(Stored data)
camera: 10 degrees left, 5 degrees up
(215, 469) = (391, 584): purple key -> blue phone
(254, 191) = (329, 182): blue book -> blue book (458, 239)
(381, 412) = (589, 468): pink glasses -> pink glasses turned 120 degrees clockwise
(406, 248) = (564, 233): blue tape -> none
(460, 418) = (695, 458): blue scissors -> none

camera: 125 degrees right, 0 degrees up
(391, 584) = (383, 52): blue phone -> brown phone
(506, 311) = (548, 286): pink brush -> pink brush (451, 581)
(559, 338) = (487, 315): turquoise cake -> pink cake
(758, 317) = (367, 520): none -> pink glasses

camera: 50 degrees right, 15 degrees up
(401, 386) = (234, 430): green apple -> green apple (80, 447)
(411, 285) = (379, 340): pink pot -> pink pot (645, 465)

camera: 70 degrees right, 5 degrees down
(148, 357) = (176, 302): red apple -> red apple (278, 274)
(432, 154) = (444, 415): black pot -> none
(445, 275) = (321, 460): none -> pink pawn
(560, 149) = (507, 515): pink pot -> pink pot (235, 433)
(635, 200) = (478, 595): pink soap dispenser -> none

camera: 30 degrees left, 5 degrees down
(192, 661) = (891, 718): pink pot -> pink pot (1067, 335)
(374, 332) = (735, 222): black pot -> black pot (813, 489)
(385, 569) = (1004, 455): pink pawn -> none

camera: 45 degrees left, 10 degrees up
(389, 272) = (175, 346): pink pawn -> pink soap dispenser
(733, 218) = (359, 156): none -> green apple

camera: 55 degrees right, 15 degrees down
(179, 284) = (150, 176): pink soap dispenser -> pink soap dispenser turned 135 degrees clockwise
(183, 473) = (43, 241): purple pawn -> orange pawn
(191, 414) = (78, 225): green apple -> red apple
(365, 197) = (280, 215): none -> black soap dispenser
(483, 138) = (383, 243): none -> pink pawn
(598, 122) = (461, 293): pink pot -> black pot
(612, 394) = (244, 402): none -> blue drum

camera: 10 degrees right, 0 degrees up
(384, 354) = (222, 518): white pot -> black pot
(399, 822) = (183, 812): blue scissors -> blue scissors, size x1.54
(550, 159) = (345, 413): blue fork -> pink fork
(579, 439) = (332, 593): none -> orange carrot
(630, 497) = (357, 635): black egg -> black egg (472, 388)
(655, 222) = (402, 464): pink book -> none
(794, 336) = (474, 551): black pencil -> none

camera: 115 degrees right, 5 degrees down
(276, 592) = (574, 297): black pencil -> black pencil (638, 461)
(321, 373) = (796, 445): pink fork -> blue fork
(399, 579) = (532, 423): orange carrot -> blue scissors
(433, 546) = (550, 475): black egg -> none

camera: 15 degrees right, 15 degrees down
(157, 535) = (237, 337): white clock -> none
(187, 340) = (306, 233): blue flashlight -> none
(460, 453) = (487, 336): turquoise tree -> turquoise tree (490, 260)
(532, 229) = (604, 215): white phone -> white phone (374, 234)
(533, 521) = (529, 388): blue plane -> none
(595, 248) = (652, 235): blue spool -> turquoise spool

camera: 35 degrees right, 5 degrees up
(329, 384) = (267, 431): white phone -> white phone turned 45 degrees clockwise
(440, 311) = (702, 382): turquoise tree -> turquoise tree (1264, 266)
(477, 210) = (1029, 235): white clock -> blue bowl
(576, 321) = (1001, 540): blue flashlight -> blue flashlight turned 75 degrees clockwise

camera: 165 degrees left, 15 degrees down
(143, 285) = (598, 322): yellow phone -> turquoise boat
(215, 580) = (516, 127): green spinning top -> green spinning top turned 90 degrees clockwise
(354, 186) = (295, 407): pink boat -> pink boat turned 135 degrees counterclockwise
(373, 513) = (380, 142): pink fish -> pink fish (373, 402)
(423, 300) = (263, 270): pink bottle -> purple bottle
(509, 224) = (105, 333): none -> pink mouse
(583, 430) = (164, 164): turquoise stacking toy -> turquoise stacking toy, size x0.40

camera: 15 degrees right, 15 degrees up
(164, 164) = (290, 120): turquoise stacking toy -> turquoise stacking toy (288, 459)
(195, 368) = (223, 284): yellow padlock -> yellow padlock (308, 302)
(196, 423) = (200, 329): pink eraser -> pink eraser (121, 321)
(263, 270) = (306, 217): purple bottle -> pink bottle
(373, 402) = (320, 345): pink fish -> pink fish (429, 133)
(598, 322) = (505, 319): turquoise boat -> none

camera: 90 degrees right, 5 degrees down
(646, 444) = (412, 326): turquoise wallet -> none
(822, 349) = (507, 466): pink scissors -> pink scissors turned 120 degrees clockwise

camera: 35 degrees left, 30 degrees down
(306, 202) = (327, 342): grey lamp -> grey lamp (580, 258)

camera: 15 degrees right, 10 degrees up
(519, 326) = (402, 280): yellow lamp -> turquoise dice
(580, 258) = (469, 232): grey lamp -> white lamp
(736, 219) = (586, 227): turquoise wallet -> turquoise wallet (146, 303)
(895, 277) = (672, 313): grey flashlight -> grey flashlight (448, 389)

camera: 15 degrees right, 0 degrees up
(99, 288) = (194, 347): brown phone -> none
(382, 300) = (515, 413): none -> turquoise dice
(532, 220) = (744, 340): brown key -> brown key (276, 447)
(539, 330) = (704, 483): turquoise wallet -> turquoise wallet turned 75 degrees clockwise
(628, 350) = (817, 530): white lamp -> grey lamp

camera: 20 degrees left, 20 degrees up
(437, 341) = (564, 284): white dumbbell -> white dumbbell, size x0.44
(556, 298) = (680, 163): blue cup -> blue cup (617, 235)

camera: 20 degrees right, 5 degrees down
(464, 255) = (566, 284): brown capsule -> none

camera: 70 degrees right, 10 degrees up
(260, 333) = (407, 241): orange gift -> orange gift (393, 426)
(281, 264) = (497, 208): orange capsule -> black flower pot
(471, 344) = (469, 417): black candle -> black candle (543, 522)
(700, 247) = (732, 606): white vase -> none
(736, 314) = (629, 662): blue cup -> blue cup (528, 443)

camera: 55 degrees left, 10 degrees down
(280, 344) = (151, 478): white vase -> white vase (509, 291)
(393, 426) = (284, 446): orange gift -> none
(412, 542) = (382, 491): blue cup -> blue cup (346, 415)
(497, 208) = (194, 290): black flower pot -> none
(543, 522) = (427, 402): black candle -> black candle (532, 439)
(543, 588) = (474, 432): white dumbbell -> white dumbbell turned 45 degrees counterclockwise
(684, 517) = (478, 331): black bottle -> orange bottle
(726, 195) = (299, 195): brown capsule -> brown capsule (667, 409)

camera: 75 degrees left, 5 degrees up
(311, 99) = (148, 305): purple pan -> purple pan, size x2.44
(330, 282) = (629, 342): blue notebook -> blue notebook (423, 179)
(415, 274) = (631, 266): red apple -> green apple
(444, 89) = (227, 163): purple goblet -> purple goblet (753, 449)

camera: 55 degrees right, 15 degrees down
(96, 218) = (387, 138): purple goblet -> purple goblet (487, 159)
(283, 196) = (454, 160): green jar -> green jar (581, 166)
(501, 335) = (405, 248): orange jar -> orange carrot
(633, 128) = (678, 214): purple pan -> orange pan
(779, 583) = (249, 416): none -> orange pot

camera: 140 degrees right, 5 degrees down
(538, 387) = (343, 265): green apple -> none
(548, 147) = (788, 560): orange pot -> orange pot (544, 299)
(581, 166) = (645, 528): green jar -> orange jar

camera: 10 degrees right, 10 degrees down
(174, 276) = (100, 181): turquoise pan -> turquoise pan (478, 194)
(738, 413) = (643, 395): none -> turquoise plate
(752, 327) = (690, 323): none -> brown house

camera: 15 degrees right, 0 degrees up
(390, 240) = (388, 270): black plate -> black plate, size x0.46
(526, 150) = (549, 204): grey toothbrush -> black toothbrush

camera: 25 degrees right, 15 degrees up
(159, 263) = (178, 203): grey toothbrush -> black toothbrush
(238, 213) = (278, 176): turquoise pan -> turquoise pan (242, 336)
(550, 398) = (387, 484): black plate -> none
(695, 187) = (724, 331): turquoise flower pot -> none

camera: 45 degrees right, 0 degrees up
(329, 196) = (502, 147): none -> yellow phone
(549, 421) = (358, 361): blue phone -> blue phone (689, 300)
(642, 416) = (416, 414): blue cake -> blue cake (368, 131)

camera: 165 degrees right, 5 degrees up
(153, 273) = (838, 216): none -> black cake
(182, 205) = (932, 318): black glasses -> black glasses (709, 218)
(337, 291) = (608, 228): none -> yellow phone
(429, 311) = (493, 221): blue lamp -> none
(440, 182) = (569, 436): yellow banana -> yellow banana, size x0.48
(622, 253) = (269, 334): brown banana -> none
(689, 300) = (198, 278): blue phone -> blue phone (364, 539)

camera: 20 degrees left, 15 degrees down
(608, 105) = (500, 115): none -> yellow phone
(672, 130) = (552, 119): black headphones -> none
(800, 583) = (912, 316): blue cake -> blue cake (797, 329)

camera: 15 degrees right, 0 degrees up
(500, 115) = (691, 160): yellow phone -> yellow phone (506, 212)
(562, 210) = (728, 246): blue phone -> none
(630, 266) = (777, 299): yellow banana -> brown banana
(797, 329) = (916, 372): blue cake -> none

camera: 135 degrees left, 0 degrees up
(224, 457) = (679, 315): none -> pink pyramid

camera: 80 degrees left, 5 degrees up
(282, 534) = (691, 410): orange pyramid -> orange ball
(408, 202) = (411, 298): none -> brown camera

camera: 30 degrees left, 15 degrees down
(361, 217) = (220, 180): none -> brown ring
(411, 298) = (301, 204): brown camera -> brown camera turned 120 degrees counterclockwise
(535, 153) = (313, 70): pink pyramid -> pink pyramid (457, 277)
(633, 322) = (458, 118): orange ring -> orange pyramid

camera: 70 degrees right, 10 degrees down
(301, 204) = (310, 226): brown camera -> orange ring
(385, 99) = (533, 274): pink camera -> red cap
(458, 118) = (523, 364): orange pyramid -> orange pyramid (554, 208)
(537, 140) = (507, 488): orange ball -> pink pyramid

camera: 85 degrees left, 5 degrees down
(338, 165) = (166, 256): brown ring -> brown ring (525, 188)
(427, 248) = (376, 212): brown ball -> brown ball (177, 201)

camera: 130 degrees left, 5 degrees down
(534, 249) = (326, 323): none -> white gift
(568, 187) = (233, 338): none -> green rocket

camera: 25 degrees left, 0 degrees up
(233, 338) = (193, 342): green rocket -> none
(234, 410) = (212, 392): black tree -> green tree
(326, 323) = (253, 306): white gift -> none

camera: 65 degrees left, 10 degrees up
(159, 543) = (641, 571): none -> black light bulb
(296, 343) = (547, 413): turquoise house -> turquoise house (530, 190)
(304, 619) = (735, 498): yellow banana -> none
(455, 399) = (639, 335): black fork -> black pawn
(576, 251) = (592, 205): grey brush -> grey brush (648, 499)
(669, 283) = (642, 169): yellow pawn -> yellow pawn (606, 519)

- _WHAT IS BEING ASKED_
With the line that has "(187, 340) = (306, 233): blue" as the first and the line that has "(215, 580) = (516, 127): green" as the last, repeat exactly that run of lines above and no more.

- _RESPONSE FOR THIS EXERCISE_
(187, 340) = (306, 233): blue flashlight -> none
(460, 453) = (487, 336): turquoise tree -> turquoise tree (490, 260)
(532, 229) = (604, 215): white phone -> white phone (374, 234)
(533, 521) = (529, 388): blue plane -> none
(595, 248) = (652, 235): blue spool -> turquoise spool

camera: 35 degrees right, 5 degrees up
(329, 384) = (267, 431): white phone -> white phone turned 45 degrees clockwise
(440, 311) = (702, 382): turquoise tree -> turquoise tree (1264, 266)
(477, 210) = (1029, 235): white clock -> blue bowl
(576, 321) = (1001, 540): blue flashlight -> blue flashlight turned 75 degrees clockwise

camera: 165 degrees left, 15 degrees down
(143, 285) = (598, 322): yellow phone -> turquoise boat
(215, 580) = (516, 127): green spinning top -> green spinning top turned 90 degrees clockwise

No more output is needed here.